MATERIAL FOR THIS EXERCISE:
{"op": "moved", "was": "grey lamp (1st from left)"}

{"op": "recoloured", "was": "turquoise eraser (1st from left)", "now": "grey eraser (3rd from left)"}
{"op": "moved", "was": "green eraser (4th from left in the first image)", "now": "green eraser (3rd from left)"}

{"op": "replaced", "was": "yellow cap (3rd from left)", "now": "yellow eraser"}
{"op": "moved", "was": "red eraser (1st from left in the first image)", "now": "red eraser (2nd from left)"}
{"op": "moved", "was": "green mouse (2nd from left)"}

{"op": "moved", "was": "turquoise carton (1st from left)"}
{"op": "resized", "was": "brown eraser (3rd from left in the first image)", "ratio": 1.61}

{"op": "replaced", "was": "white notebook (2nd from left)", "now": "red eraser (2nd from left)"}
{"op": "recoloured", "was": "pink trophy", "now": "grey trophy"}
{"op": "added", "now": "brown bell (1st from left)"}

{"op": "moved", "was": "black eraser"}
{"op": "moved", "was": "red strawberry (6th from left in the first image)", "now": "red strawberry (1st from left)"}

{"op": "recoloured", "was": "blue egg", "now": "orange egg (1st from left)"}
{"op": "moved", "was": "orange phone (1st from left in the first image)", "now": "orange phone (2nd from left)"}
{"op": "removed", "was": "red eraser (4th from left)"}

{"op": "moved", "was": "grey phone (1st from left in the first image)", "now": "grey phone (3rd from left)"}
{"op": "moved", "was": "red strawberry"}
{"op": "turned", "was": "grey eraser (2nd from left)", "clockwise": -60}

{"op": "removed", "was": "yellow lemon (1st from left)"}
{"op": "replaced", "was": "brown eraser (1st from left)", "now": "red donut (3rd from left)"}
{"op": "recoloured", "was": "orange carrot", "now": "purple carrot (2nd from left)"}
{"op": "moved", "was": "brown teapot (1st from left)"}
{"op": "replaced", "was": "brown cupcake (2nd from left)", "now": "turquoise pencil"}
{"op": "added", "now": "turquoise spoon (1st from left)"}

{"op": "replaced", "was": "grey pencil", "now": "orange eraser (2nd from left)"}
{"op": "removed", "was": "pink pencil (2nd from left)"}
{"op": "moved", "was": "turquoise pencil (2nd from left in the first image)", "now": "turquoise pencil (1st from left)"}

REQUIRED WORK: Please repeat the records so that each one reads exactly as it does above.

ANSWER BELOW:
{"op": "moved", "was": "grey lamp (1st from left)"}

{"op": "recoloured", "was": "turquoise eraser (1st from left)", "now": "grey eraser (3rd from left)"}
{"op": "moved", "was": "green eraser (4th from left in the first image)", "now": "green eraser (3rd from left)"}

{"op": "replaced", "was": "yellow cap (3rd from left)", "now": "yellow eraser"}
{"op": "moved", "was": "red eraser (1st from left in the first image)", "now": "red eraser (2nd from left)"}
{"op": "moved", "was": "green mouse (2nd from left)"}

{"op": "moved", "was": "turquoise carton (1st from left)"}
{"op": "resized", "was": "brown eraser (3rd from left in the first image)", "ratio": 1.61}

{"op": "replaced", "was": "white notebook (2nd from left)", "now": "red eraser (2nd from left)"}
{"op": "recoloured", "was": "pink trophy", "now": "grey trophy"}
{"op": "added", "now": "brown bell (1st from left)"}

{"op": "moved", "was": "black eraser"}
{"op": "moved", "was": "red strawberry (6th from left in the first image)", "now": "red strawberry (1st from left)"}

{"op": "recoloured", "was": "blue egg", "now": "orange egg (1st from left)"}
{"op": "moved", "was": "orange phone (1st from left in the first image)", "now": "orange phone (2nd from left)"}
{"op": "removed", "was": "red eraser (4th from left)"}

{"op": "moved", "was": "grey phone (1st from left in the first image)", "now": "grey phone (3rd from left)"}
{"op": "moved", "was": "red strawberry"}
{"op": "turned", "was": "grey eraser (2nd from left)", "clockwise": -60}

{"op": "removed", "was": "yellow lemon (1st from left)"}
{"op": "replaced", "was": "brown eraser (1st from left)", "now": "red donut (3rd from left)"}
{"op": "recoloured", "was": "orange carrot", "now": "purple carrot (2nd from left)"}
{"op": "moved", "was": "brown teapot (1st from left)"}
{"op": "replaced", "was": "brown cupcake (2nd from left)", "now": "turquoise pencil"}
{"op": "added", "now": "turquoise spoon (1st from left)"}

{"op": "replaced", "was": "grey pencil", "now": "orange eraser (2nd from left)"}
{"op": "removed", "was": "pink pencil (2nd from left)"}
{"op": "moved", "was": "turquoise pencil (2nd from left in the first image)", "now": "turquoise pencil (1st from left)"}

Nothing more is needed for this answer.